> [EXERCISE INSTRUCTIONS] Repeat each record exactly. Any picture gets left out.

- - -

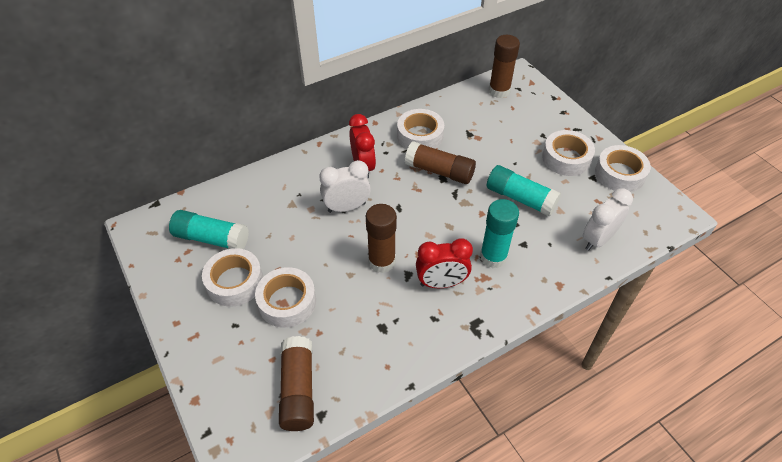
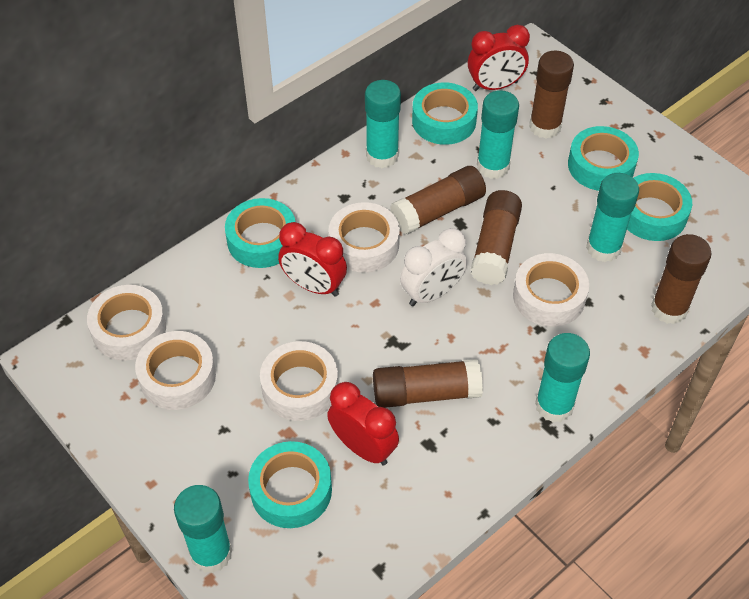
brown glue stick: 4 -> 5
red clock: 2 -> 3
turquoise glue stick: 3 -> 5
turquoise tape: 0 -> 5
white clock: 2 -> 1

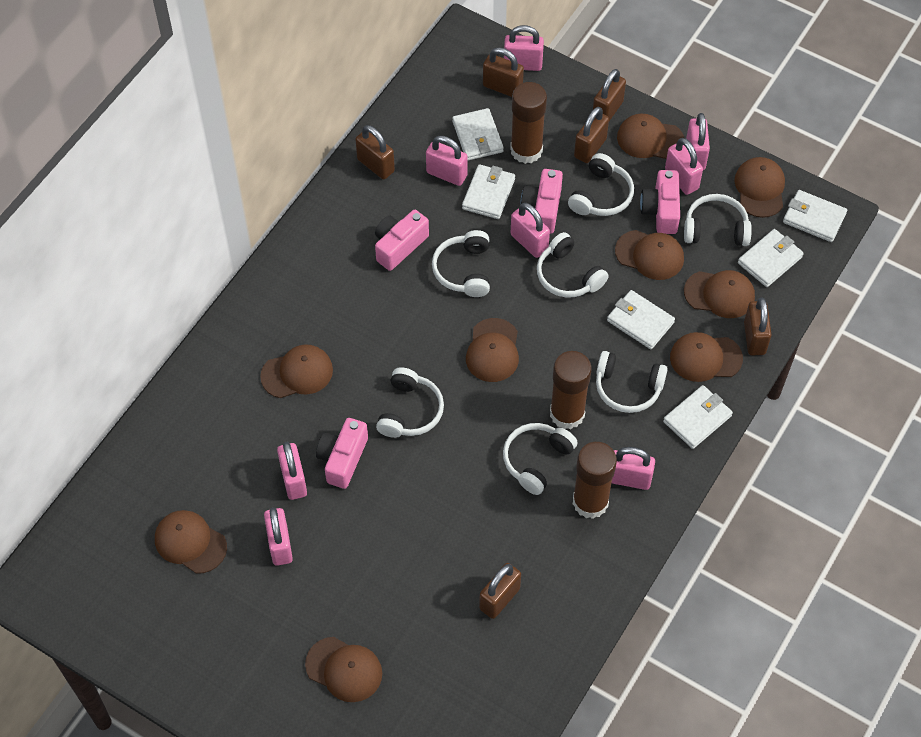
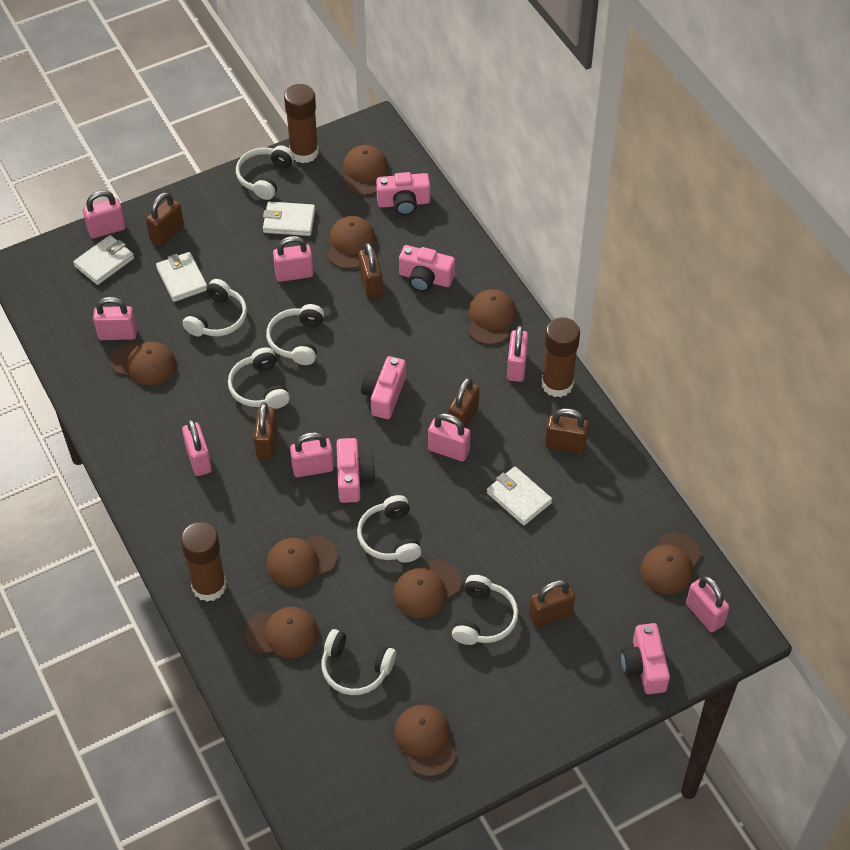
pink camera: 4 -> 5
white wallet: 6 -> 4

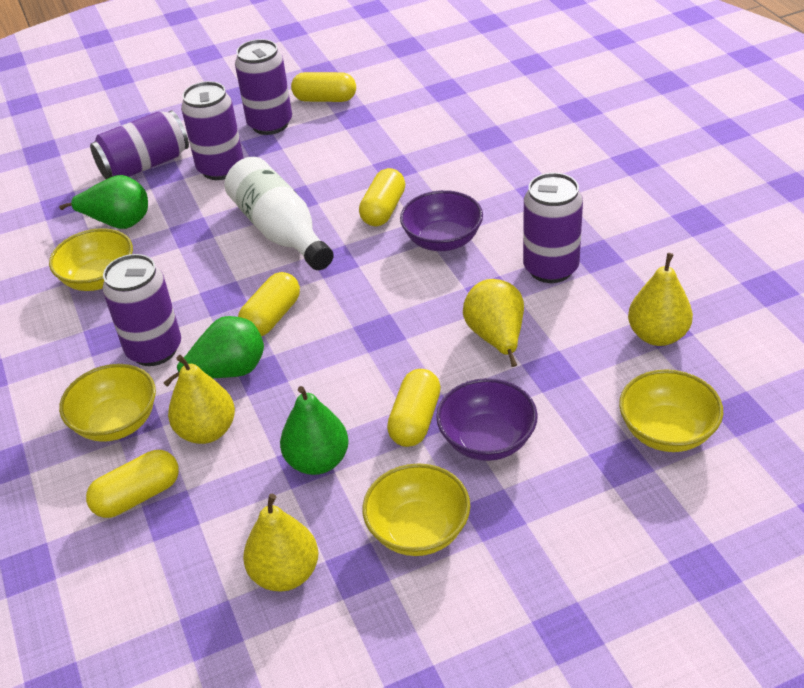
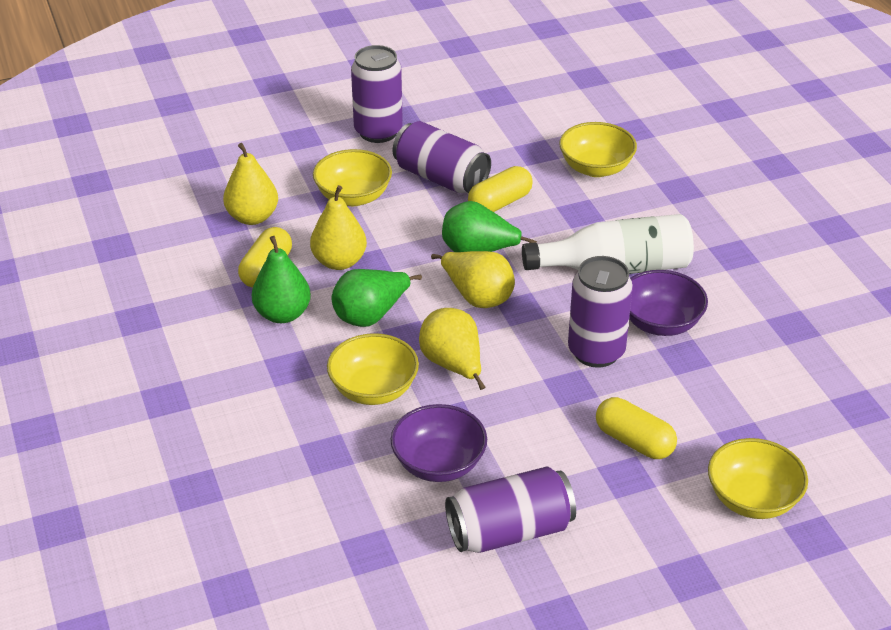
purple can: 5 -> 4
yellow capsule: 5 -> 3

- - -

> [SOLUTION FOR THIS EXERCISE]
brown glue stick: 4 -> 5
red clock: 2 -> 3
turquoise glue stick: 3 -> 5
turquoise tape: 0 -> 5
white clock: 2 -> 1

pink camera: 4 -> 5
white wallet: 6 -> 4

purple can: 5 -> 4
yellow capsule: 5 -> 3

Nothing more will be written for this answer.